> **Data for review**
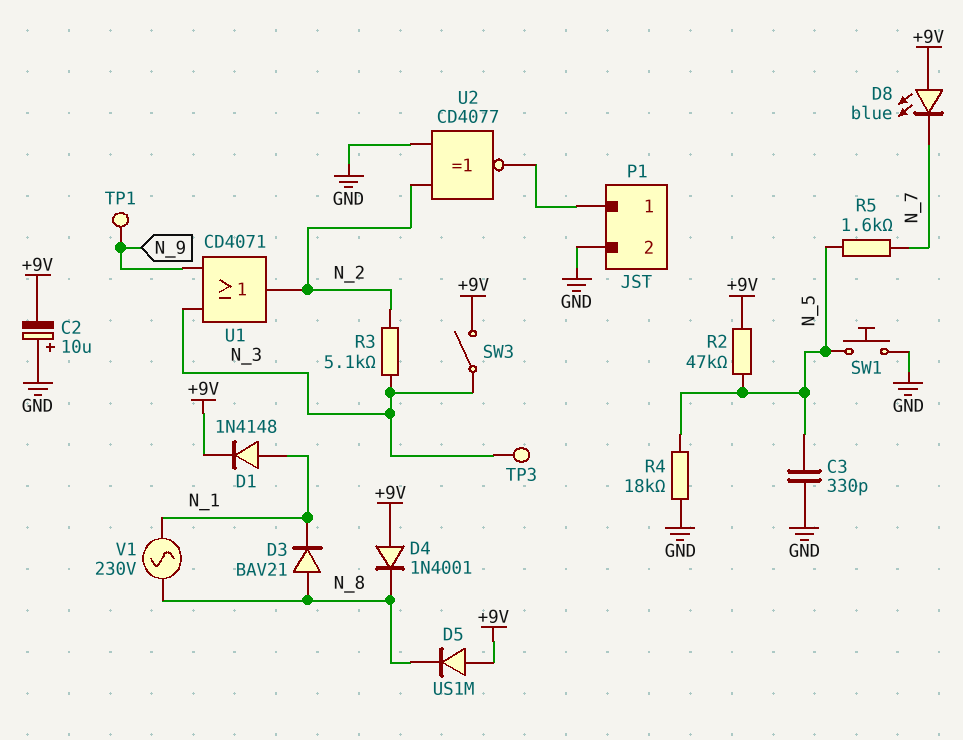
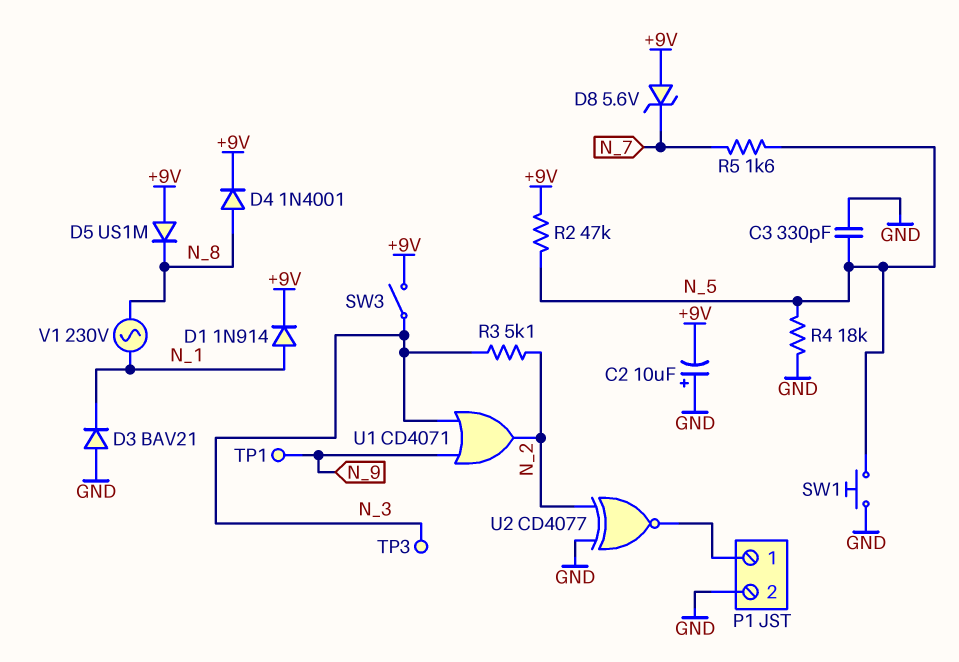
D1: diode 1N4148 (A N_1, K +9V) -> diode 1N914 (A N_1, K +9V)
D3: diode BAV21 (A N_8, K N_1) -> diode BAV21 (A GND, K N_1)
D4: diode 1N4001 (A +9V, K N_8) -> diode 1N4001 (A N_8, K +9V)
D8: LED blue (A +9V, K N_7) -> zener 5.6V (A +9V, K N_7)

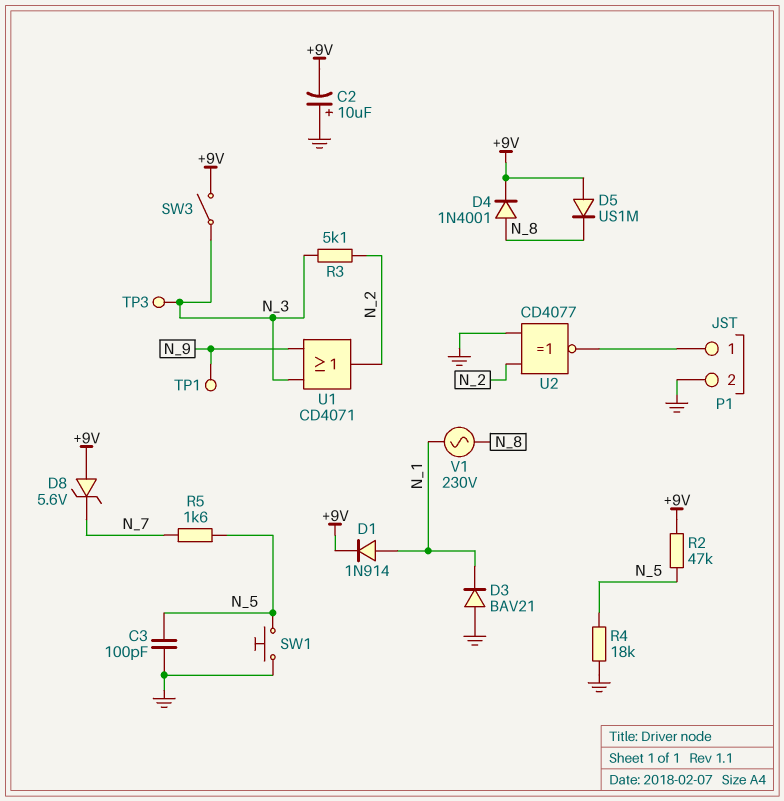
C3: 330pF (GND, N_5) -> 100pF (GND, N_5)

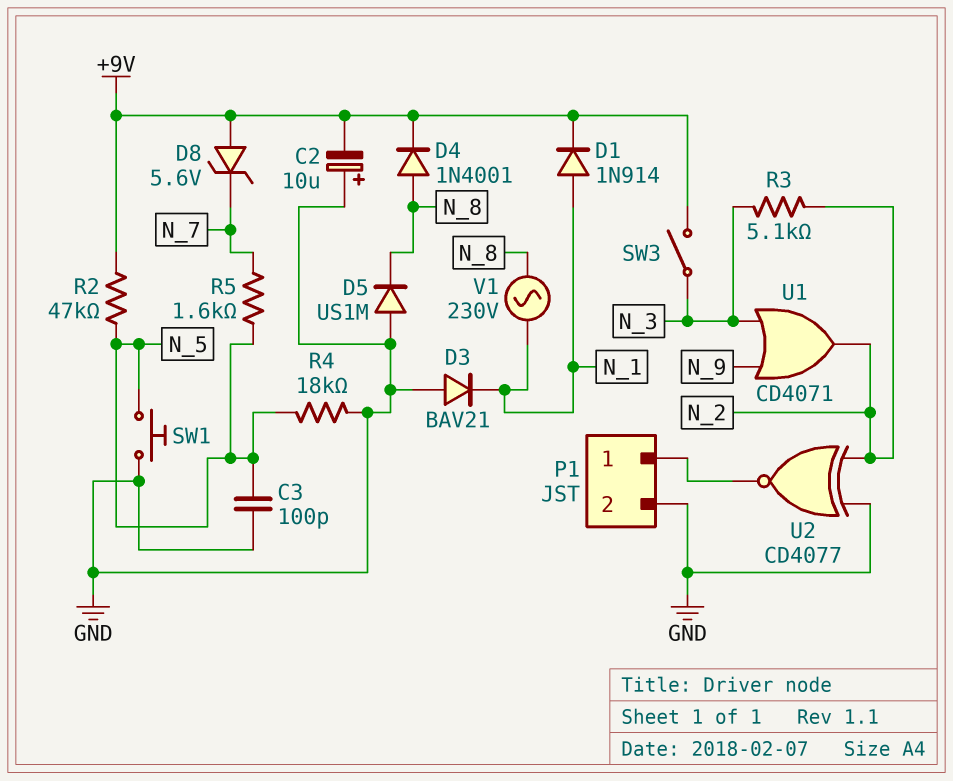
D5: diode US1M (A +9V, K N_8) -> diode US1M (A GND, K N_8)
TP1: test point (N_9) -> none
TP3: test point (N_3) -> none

> **Brief**
A verbatim copy of the data, free of pictures, is the expected answer.

> **Answer to the exercise**
D1: diode 1N4148 (A N_1, K +9V) -> diode 1N914 (A N_1, K +9V)
D3: diode BAV21 (A N_8, K N_1) -> diode BAV21 (A GND, K N_1)
D4: diode 1N4001 (A +9V, K N_8) -> diode 1N4001 (A N_8, K +9V)
D8: LED blue (A +9V, K N_7) -> zener 5.6V (A +9V, K N_7)

C3: 330pF (GND, N_5) -> 100pF (GND, N_5)

D5: diode US1M (A +9V, K N_8) -> diode US1M (A GND, K N_8)
TP1: test point (N_9) -> none
TP3: test point (N_3) -> none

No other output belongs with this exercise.